═════ Exercise inputs ═════

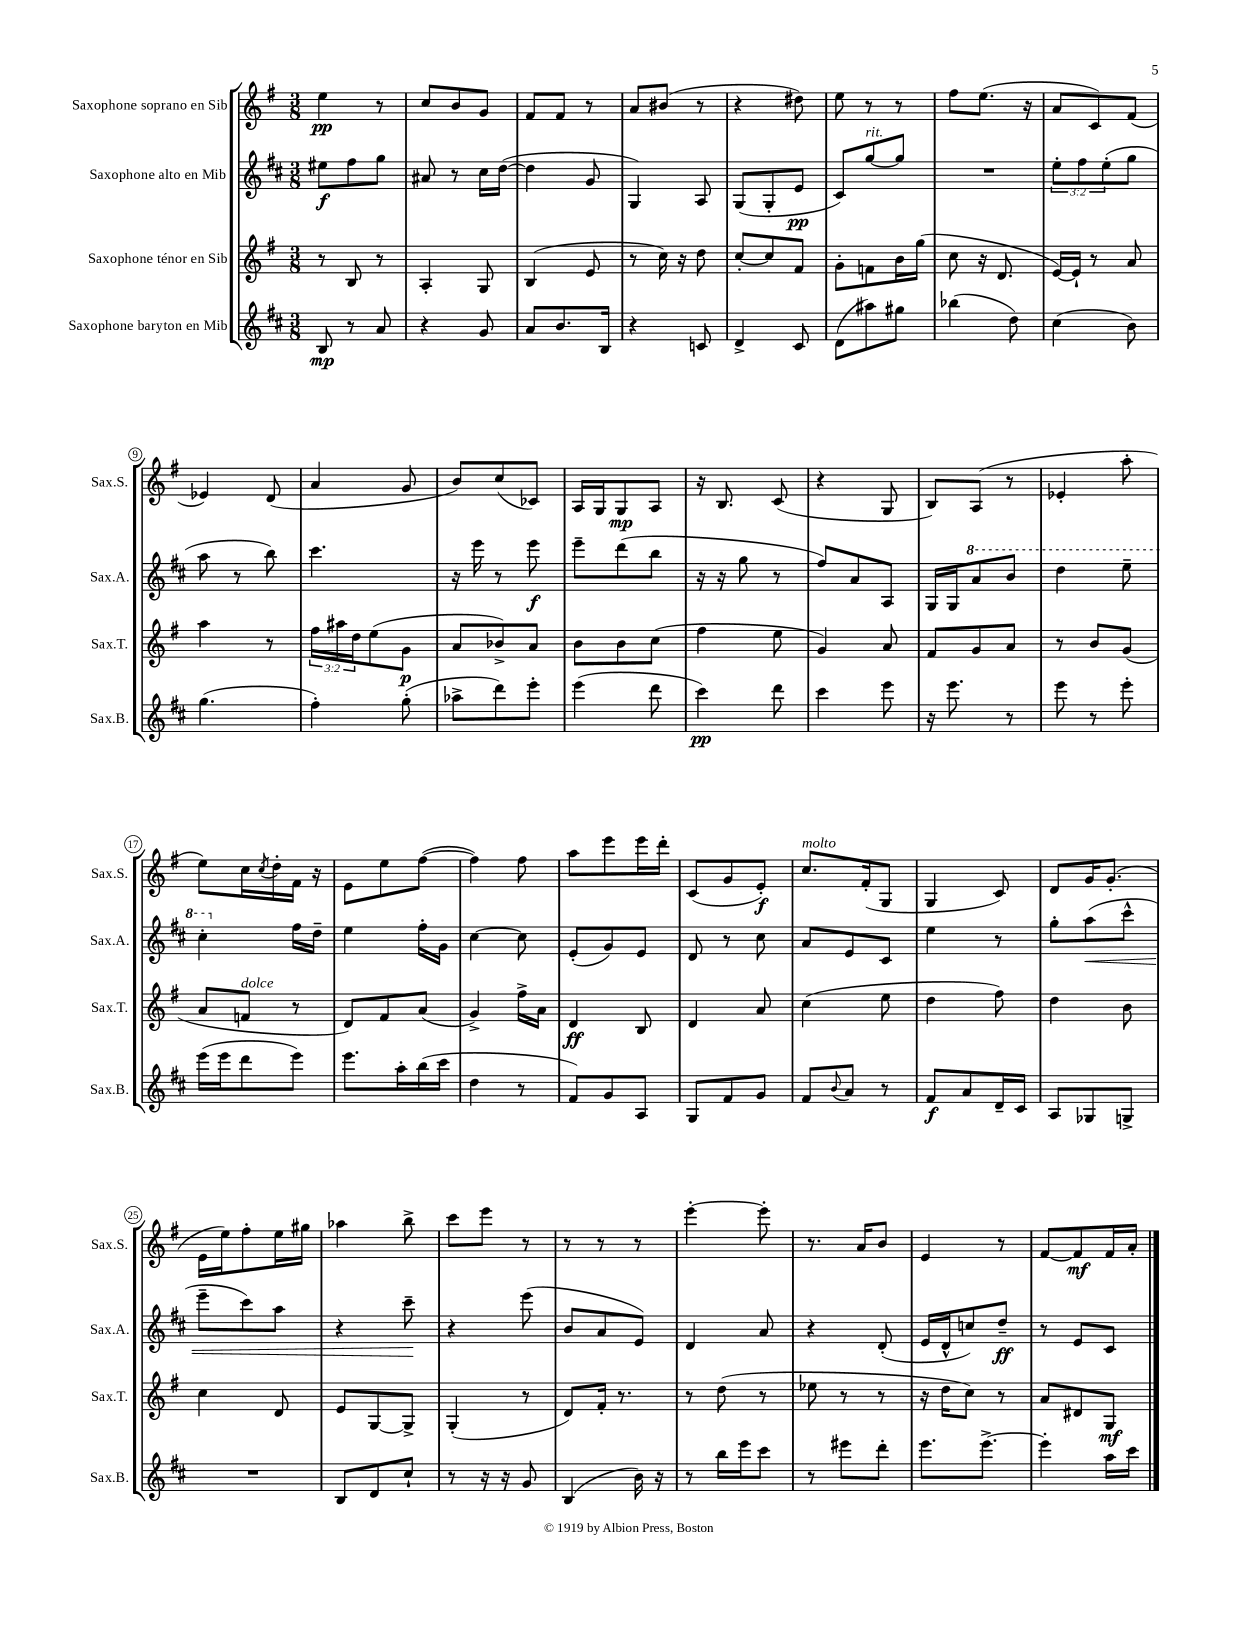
<<
\new StaffGroup <<
\new Staff = "s0" \with { instrumentName = "Saxophone soprano en Sib" shortInstrumentName = "Sax.S." } {
    \clef treble \key g \major \numericTimeSignature \time 3/8
    e''4\pp r8 |
    c''8 b'8 g'8 |
    fis'8 fis'8 r8 |
    a'8 bis'8( r8 |
    r4 dis''8) |
    e''8 r8 r8 |
    fis''8 e''8.( r16 |
    a'8 c'8) fis'8( |
    ees'4) d'8( |
    a'4 g'8 |
    b'8) c''8( ces'8) |
    a16 g16 g8\mp a8 |
    r16 b8. c'8( |
    r4 g8 |
    b8) a8( r8 |
    ees'4-. a''8-. |
    e''8) c''16 \acciaccatura { c''8 } d''16-. fis'16 r16 |
    e'8 e''8 fis''8~( |
    fis''4) fis''8 |
    a''8 e'''8 e'''16 d'''16-. |
    c'8( g'8 e'8-.\f) |
    c''8.^\markup { \italic "molto" } fis'16-.( g8 |
    g4 c'8) |
    d'8 g'16 g'8.-.( |
    e'16 e''16) fis''8-. e''16 gis''16 |
    aes''4 b''8-> |
    c'''8 e'''8 r8 |
    r8 r8 r8 |
    e'''4~-. e'''8-. |
    r8. a'16 b'8 |
    e'4 r8 |
    fis'8~ fis'8\mf fis'16 a'16-. \bar "|." |
}
\new Staff = "s1" \with { instrumentName = "Saxophone alto en Mib" shortInstrumentName = "Sax.A." } {
    \clef treble \key d \major \numericTimeSignature \time 3/8 \override Staff.TupletNumber.text = #tuplet-number::calc-fraction-text
    eis''8\f fis''8 g''8 |
    ais'8 r8 cis''16 d''16~( |
    d''4 g'8 |
    g4) a8 |
    g8( g8-. e'8\pp |
    cis'8) g''8~^\markup { \italic "rit." } g''8 |
    R4. |
    \tuplet 3/2 { e''8-. fis''8 e''8-.( } g''8 |
    a''8 r8 b''8) |
    cis'''4. |
    r16 e'''16 r8 e'''8\f |
    e'''8-- d'''8( b''8 |
    r16 r16 g''8 r8 |
    fis''8) a'8 a8 |
    g16 g16 \ottava #1 a''8 b''8 |
    d'''4 e'''8-- |
    cis'''4-. \ottava #0 fis''16 d''16-- |
    e''4 fis''16-. g'16 |
    cis''4~ cis''8 |
    e'8-.( g'8) e'8 |
    d'8 r8 cis''8 |
    a'8 e'8 cis'8 |
    e''4 r8 |
    g''8-. a''8\<( cis'''8-^ |
    e'''8-- cis'''8) a''8 |
    r4 cis'''8--\! |
    r4 e'''8( |
    b'8 a'8 e'8) |
    d'4 a'8 |
    r4 d'8-.( |
    e'16 d'16-^ c''8) d''8--\ff |
    r8 e'8 cis'8 \bar "|." |
}
\new Staff = "s2" \with { instrumentName = "Saxophone ténor en Sib" shortInstrumentName = "Sax.T." } {
    \clef treble \key g \major \numericTimeSignature \time 3/8 \override Staff.TupletNumber.text = #tuplet-number::calc-fraction-text
    r8 b8 r8 |
    a4-. g8 |
    b4( e'8 |
    r8 c''16) r16 d''8 |
    c''8~-. c''8 fis'8 |
    g'8-. f'8 b'16 g''16( |
    c''8 r16 d'8. |
    e'16~) e'16-! r8 a'8 |
    a''4 r8 |
    \tuplet 3/2 { fis''16 ais''16 d''16 } e''8( g'8\p |
    a'8 bes'8->) a'8 |
    b'8 b'8 c''8( |
    fis''4 e''8 |
    g'4) a'8 |
    fis'8 g'8 a'8 |
    r8 b'8 g'8( |
    a'8 f'8^\markup { \italic "dolce" } r8 |
    d'8) fis'8 a'8( |
    g'4->) fis''16-> a'16 |
    d'4\ff b8 |
    d'4 a'8 |
    c''4( e''8 |
    d''4 fis''8) |
    d''4 b'8 |
    c''4 d'8 |
    e'8 g8~ g8-> |
    g4-.( r8 |
    d'8) fis'16-. r8. |
    r8 d''8( r8 |
    ees''8 r8 r8 |
    r16 d''16 c''8) r8 |
    a'8 dis'8 g8\mf \bar "|." |
}
\new Staff = "s3" \with { instrumentName = "Saxophone baryton en Mib" shortInstrumentName = "Sax.B." } {
    \clef treble \key d \major \numericTimeSignature \time 3/8
    b8\mp r8 a'8 |
    r4 g'8 |
    a'8 b'8. b16 |
    r4 c'8 |
    d'4-> cis'8 |
    d'8( ais''8) gis''8 |
    bes''4( d''8) |
    cis''4( b'8) |
    g''4.( |
    fis''4-.) g''8-.( |
    aes''8-> d'''8) e'''8-. |
    e'''4( d'''8 |
    cis'''4\pp) d'''8 |
    cis'''4 e'''8 |
    r16 e'''8. r8 |
    e'''8 r8 e'''8-. |
    e'''16( e'''16 d'''8 e'''8) |
    e'''8. a''16-. b''16( cis'''16 |
    d''4 r8 |
    fis'8) g'8 a8 |
    g8 fis'8 g'8 |
    fis'8 \appoggiatura { b'8 } a'8 r8 |
    fis'8\f a'8 d'16-- cis'16 |
    a8 ges8 g8-> |
    R4. |
    b8 d'8 cis''8-! |
    r8 r16 r16 g'8 |
    b4( b'16) r16 |
    r8 b''16 e'''16 cis'''8 |
    r8 eis'''8 d'''8-. |
    e'''8. e'''8.~-> |
    e'''4-. a''16 cis'''16 \bar "|." |
}
>>
>>
\layout { \context { \Score \override BarNumber.stencil = #(make-stencil-circler 0.1 0.3 ly:text-interface::print) } }
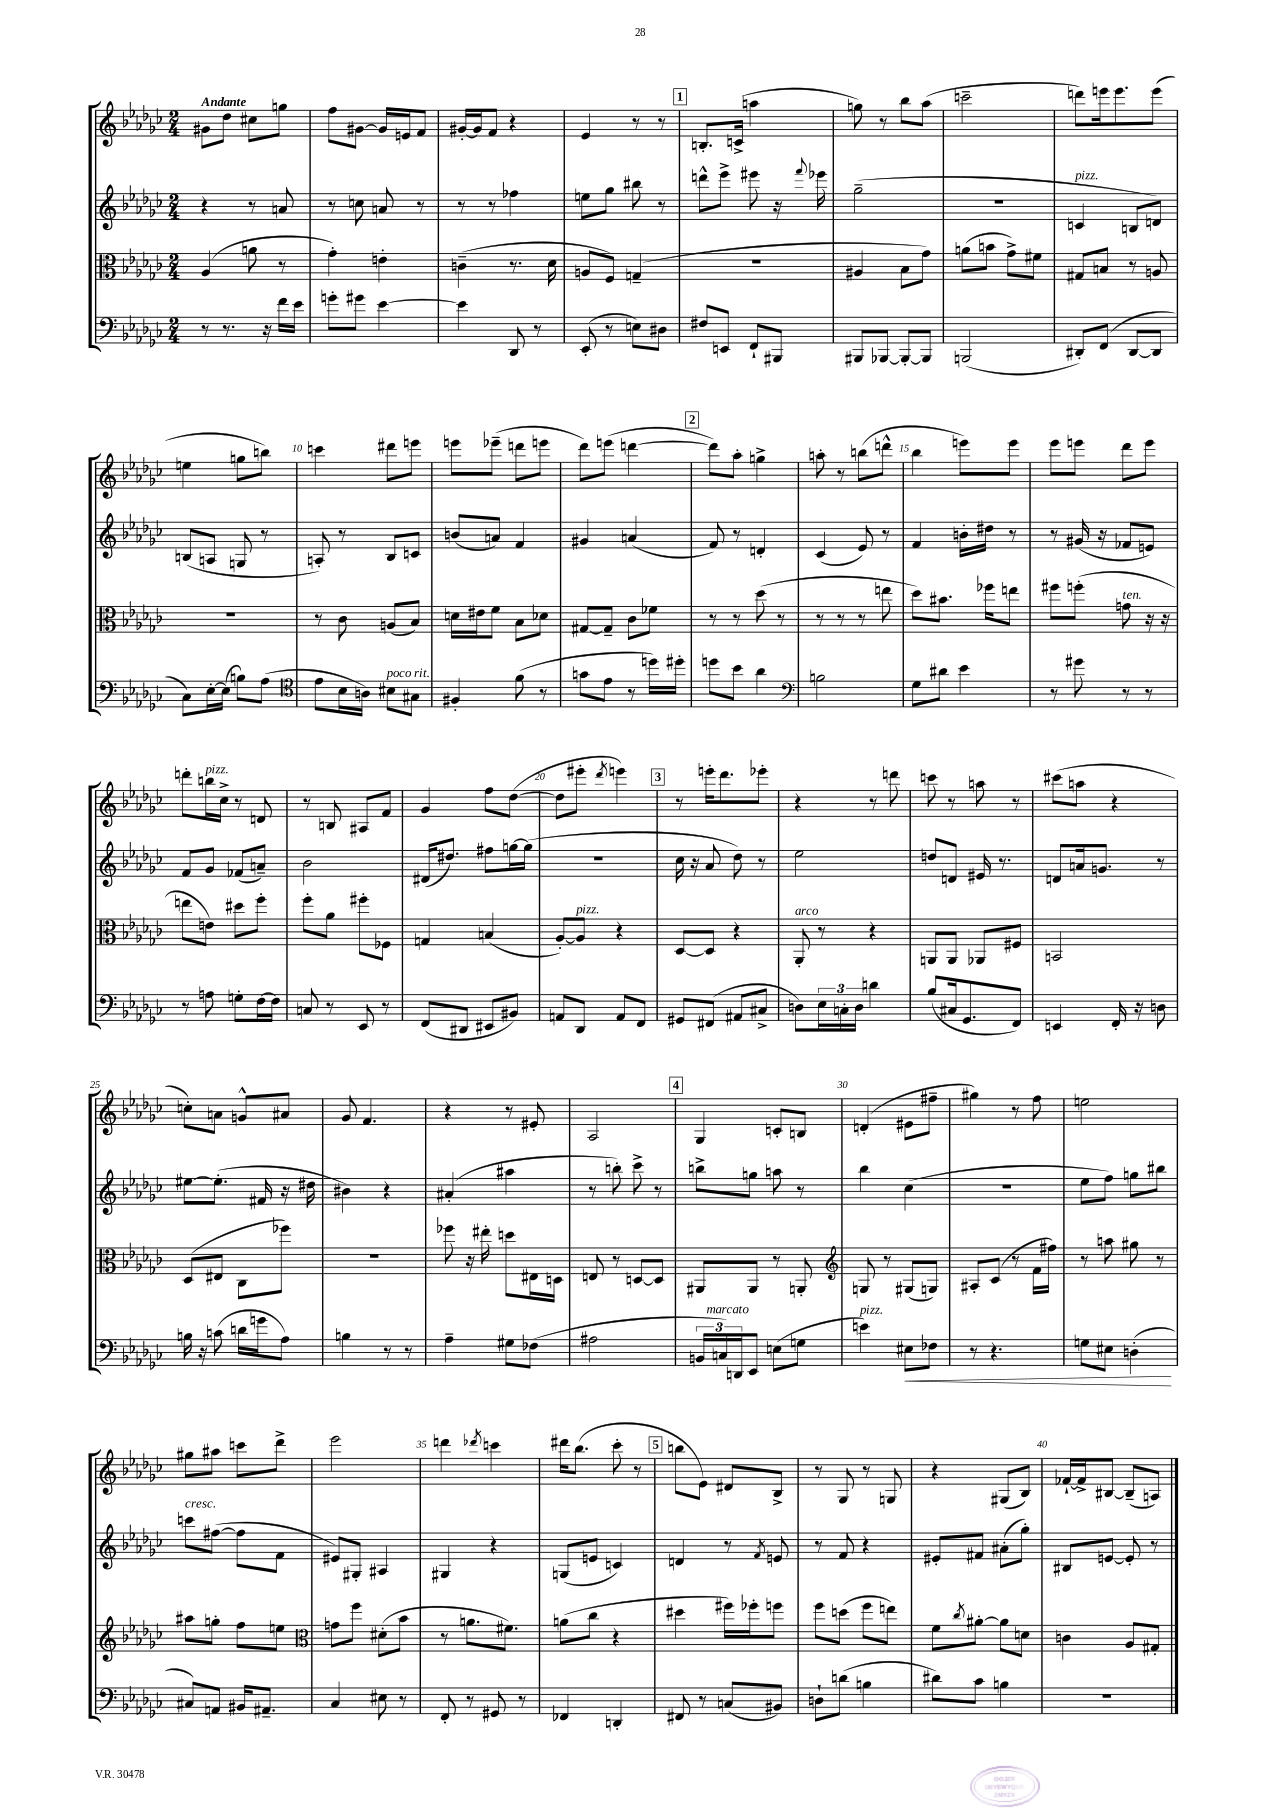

═════

Reproduce the full listing above line for line, without changing anything, and omit the pictures from your answer.

<<
\new StaffGroup <<
\new Staff = "s0" \with { instrumentName = "Saxophone soprano en Sib" shortInstrumentName = "Sax.S." } {
    \clef treble \key g \major \numericTimeSignature \time 3/8
    e''4\pp r8 |
    c''8 b'8 g'8 |
    fis'8 fis'8 r8 |
    a'8 bis'8( r8 |
    r4 dis''8) |
    e''8 r8 r8 |
    fis''8 e''8.( r16 |
    a'8 c'8) fis'8( |
    ees'4) d'8( |
    a'4 g'8 |
    b'8) c''8( ces'8) |
    a16 g16 g8\mp a8 |
    r16 b8. c'8( |
    r4 g8 |
    b8) a8( r8 |
    ees'4-. a''8-. |
    e''8) c''16 \acciaccatura { c''8 } d''16-. fis'16 r16 |
    e'8 e''8 fis''8~( |
    fis''4) fis''8 |
    a''8 e'''8 e'''16 d'''16-. |
    c'8( g'8 e'8-.\f) |
    c''8.^\markup { \italic "molto" } fis'16-.( g8 |
    g4 c'8) |
    d'8 g'16 g'8.-.( |
    e'16 e''16) fis''8-. e''16 gis''16 |
    aes''4 b''8-> |
    c'''8 e'''8 r8 |
    r8 r8 r8 |
    e'''4~-. e'''8-. |
    r8. a'16 b'8 |
    e'4 r8 |
    fis'8~ fis'8\mf fis'16 a'16-. \bar "|." |
}
\new Staff = "s1" \with { instrumentName = "Saxophone alto en Mib" shortInstrumentName = "Sax.A." } {
    \clef treble \key d \major \numericTimeSignature \time 3/8 \override Staff.TupletNumber.text = #tuplet-number::calc-fraction-text
    eis''8\f fis''8 g''8 |
    ais'8 r8 cis''16 d''16~( |
    d''4 g'8 |
    g4) a8 |
    g8( g8-. e'8\pp |
    cis'8) g''8~^\markup { \italic "rit." } g''8 |
    R4. |
    \tuplet 3/2 { e''8-. fis''8 e''8-.( } g''8 |
    a''8 r8 b''8) |
    cis'''4. |
    r16 e'''16 r8 e'''8\f |
    e'''8-- d'''8( b''8 |
    r16 r16 g''8 r8 |
    fis''8) a'8 a8 |
    g16 g16 \ottava #1 a''8 b''8 |
    d'''4 e'''8-- |
    cis'''4-. \ottava #0 fis''16 d''16-- |
    e''4 fis''16-. g'16 |
    cis''4~ cis''8 |
    e'8-.( g'8) e'8 |
    d'8 r8 cis''8 |
    a'8 e'8 cis'8 |
    e''4 r8 |
    g''8-. a''8\<( cis'''8-^ |
    e'''8-- cis'''8) a''8 |
    r4 cis'''8--\! |
    r4 e'''8( |
    b'8 a'8 e'8) |
    d'4 a'8 |
    r4 d'8-.( |
    e'16 d'16-^ c''8) d''8--\ff |
    r8 e'8 cis'8 \bar "|." |
}
\new Staff = "s2" \with { instrumentName = "Saxophone ténor en Sib" shortInstrumentName = "Sax.T." } {
    \clef treble \key g \major \numericTimeSignature \time 3/8 \override Staff.TupletNumber.text = #tuplet-number::calc-fraction-text
    r8 b8 r8 |
    a4-. g8 |
    b4( e'8 |
    r8 c''16) r16 d''8 |
    c''8~-. c''8 fis'8 |
    g'8-. f'8 b'16 g''16( |
    c''8 r16 d'8. |
    e'16~) e'16-! r8 a'8 |
    a''4 r8 |
    \tuplet 3/2 { fis''16 ais''16 d''16 } e''8( g'8\p |
    a'8 bes'8->) a'8 |
    b'8 b'8 c''8( |
    fis''4 e''8 |
    g'4) a'8 |
    fis'8 g'8 a'8 |
    r8 b'8 g'8( |
    a'8 f'8^\markup { \italic "dolce" } r8 |
    d'8) fis'8 a'8( |
    g'4->) fis''16-> a'16 |
    d'4\ff b8 |
    d'4 a'8 |
    c''4( e''8 |
    d''4 fis''8) |
    d''4 b'8 |
    c''4 d'8 |
    e'8 g8~ g8-> |
    g4-.( r8 |
    d'8) fis'16-. r8. |
    r8 d''8( r8 |
    ees''8 r8 r8 |
    r16 d''16 c''8) r8 |
    a'8 dis'8 g8\mf \bar "|." |
}
\new Staff = "s3" \with { instrumentName = "Saxophone baryton en Mib" shortInstrumentName = "Sax.B." } {
    \clef treble \key d \major \numericTimeSignature \time 3/8
    b8\mp r8 a'8 |
    r4 g'8 |
    a'8 b'8. b16 |
    r4 c'8 |
    d'4-> cis'8 |
    d'8( ais''8) gis''8 |
    bes''4( d''8) |
    cis''4( b'8) |
    g''4.( |
    fis''4-.) g''8-.( |
    aes''8-> d'''8) e'''8-. |
    e'''4( d'''8 |
    cis'''4\pp) d'''8 |
    cis'''4 e'''8 |
    r16 e'''8. r8 |
    e'''8 r8 e'''8-. |
    e'''16( e'''16 d'''8 e'''8) |
    e'''8. a''16-. b''16( cis'''16 |
    d''4 r8 |
    fis'8) g'8 a8 |
    g8 fis'8 g'8 |
    fis'8 \appoggiatura { b'8 } a'8 r8 |
    fis'8\f a'8 d'16-- cis'16 |
    a8 ges8 g8-> |
    R4. |
    b8 d'8 cis''8-! |
    r8 r16 r16 g'8 |
    b4( b'16) r16 |
    r8 b''16 e'''16 cis'''8 |
    r8 eis'''8 d'''8-. |
    e'''8. e'''8.~-> |
    e'''4-. a''16 cis'''16 \bar "|." |
}
>>
>>
\layout { \context { \Score \override BarNumber.stencil = #(make-stencil-circler 0.1 0.3 ly:text-interface::print) } }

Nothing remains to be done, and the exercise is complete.